◆ **Directions for this task**
Copy the lines below verbatim, but only from the line containing "(229, 296) = (119, 351): turquoise" through the end of the data.

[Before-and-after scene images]
-*-*-
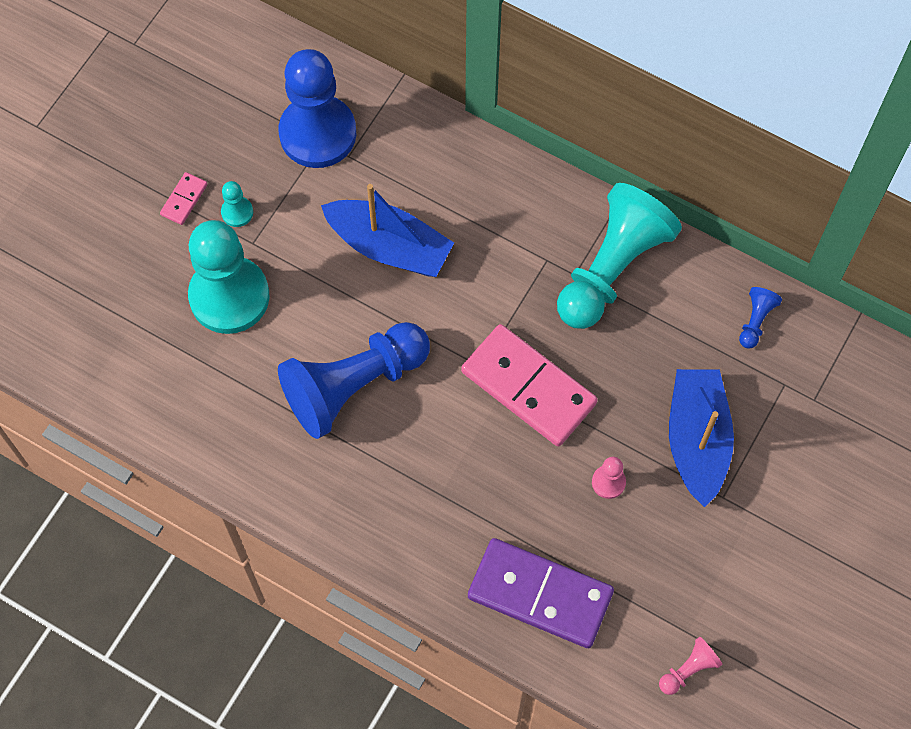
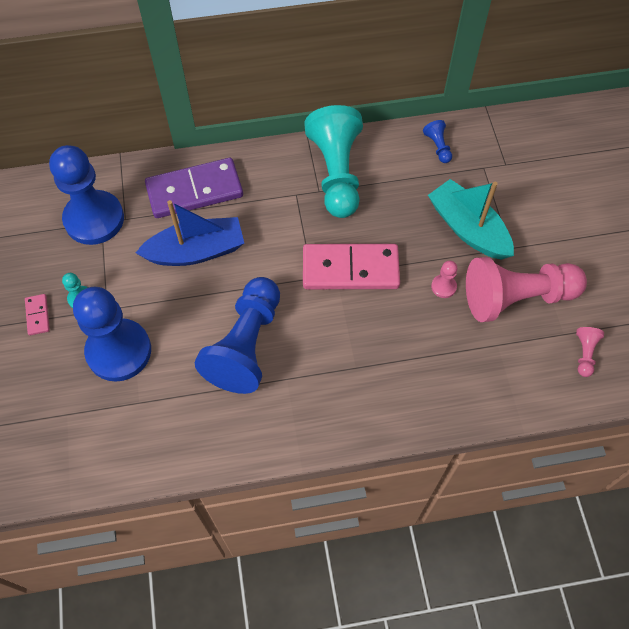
camera: 40 degrees left, 5 degrees down
(229, 296) = (119, 351): turquoise pawn -> blue pawn
(540, 595) = (467, 379): purple domino -> purple domino (194, 191)
(675, 555) = (516, 298): none -> pink pawn
(697, 440) = (468, 228): blue boat -> turquoise boat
-*-*-
◆ **Problem solution**
(229, 296) = (119, 351): turquoise pawn -> blue pawn
(540, 595) = (467, 379): purple domino -> purple domino (194, 191)
(675, 555) = (516, 298): none -> pink pawn
(697, 440) = (468, 228): blue boat -> turquoise boat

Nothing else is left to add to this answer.